*** Exercise inputs Section Begins ***

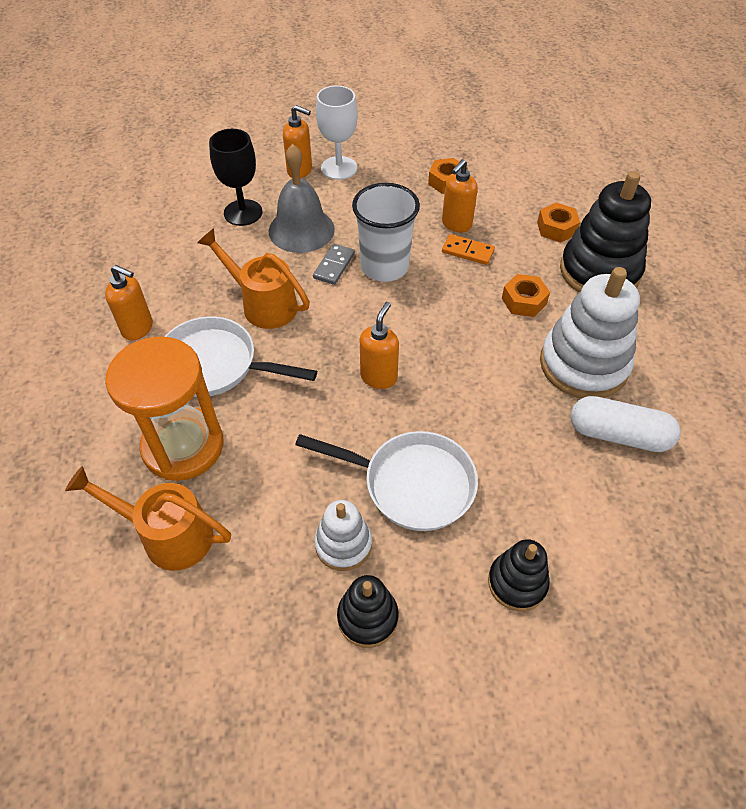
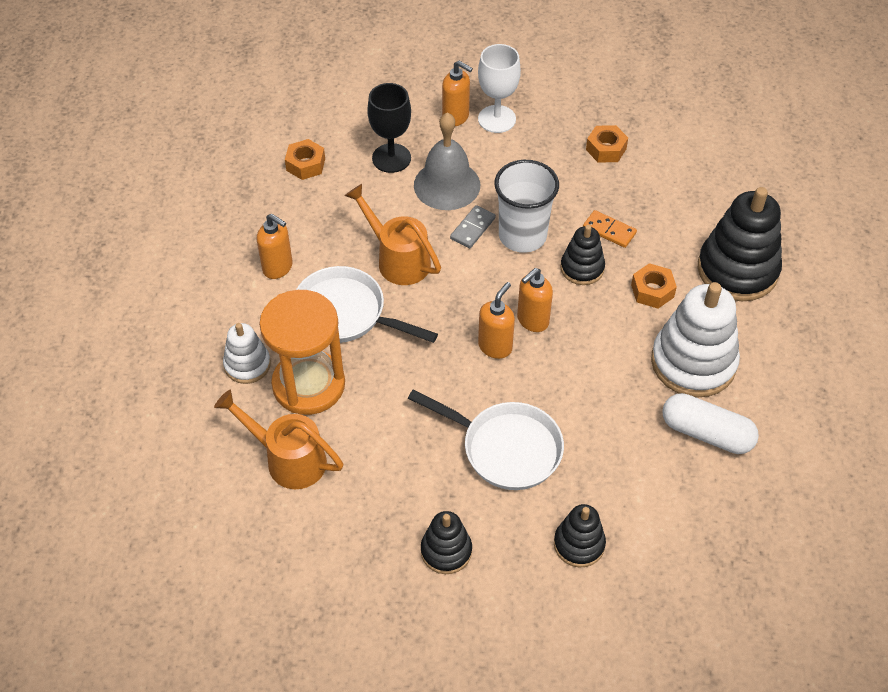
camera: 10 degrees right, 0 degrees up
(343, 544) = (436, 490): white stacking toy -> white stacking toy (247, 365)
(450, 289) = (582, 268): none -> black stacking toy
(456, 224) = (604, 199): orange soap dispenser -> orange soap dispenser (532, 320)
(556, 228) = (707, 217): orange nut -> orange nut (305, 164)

*** Exercise inputs Section Ends ***
*** Exercise inputs Section Begins ***

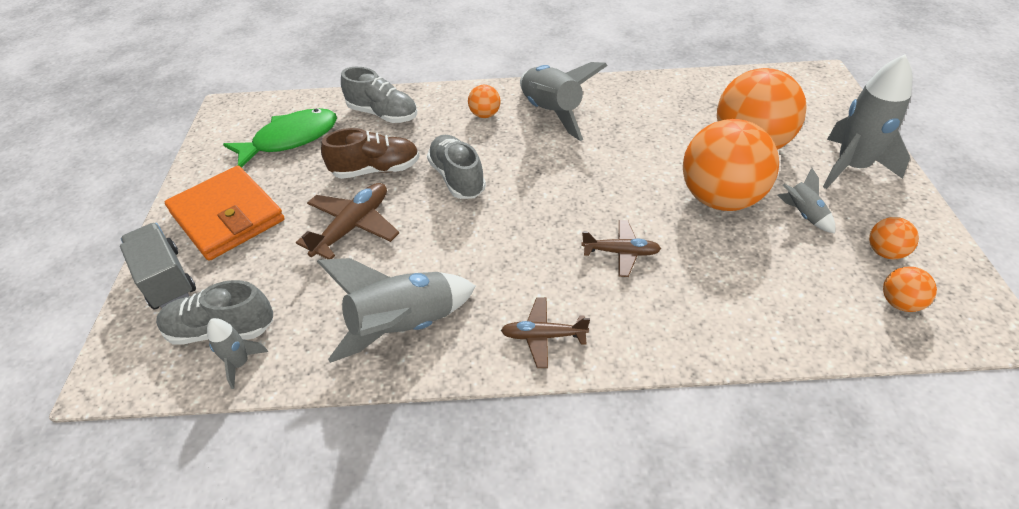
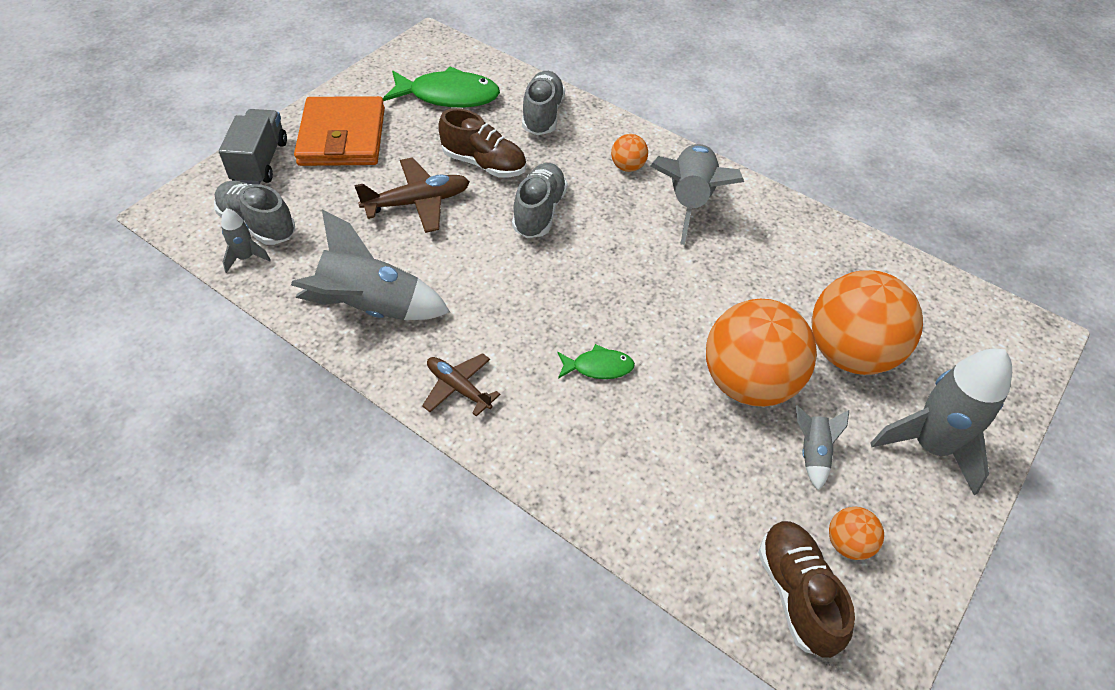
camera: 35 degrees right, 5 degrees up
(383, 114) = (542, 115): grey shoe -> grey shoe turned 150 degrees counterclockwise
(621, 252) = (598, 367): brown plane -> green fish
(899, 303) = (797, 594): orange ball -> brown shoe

*** Exercise inputs Section Ends ***

Give back exactly the lines above starting at the line where "camera: 10 degrees right, 0 degrees up" appears and ending at the line where "(556, 228) = (707, 217): orange" appears, both included, with no other lines.

-- Task answer --
camera: 10 degrees right, 0 degrees up
(343, 544) = (436, 490): white stacking toy -> white stacking toy (247, 365)
(450, 289) = (582, 268): none -> black stacking toy
(456, 224) = (604, 199): orange soap dispenser -> orange soap dispenser (532, 320)
(556, 228) = (707, 217): orange nut -> orange nut (305, 164)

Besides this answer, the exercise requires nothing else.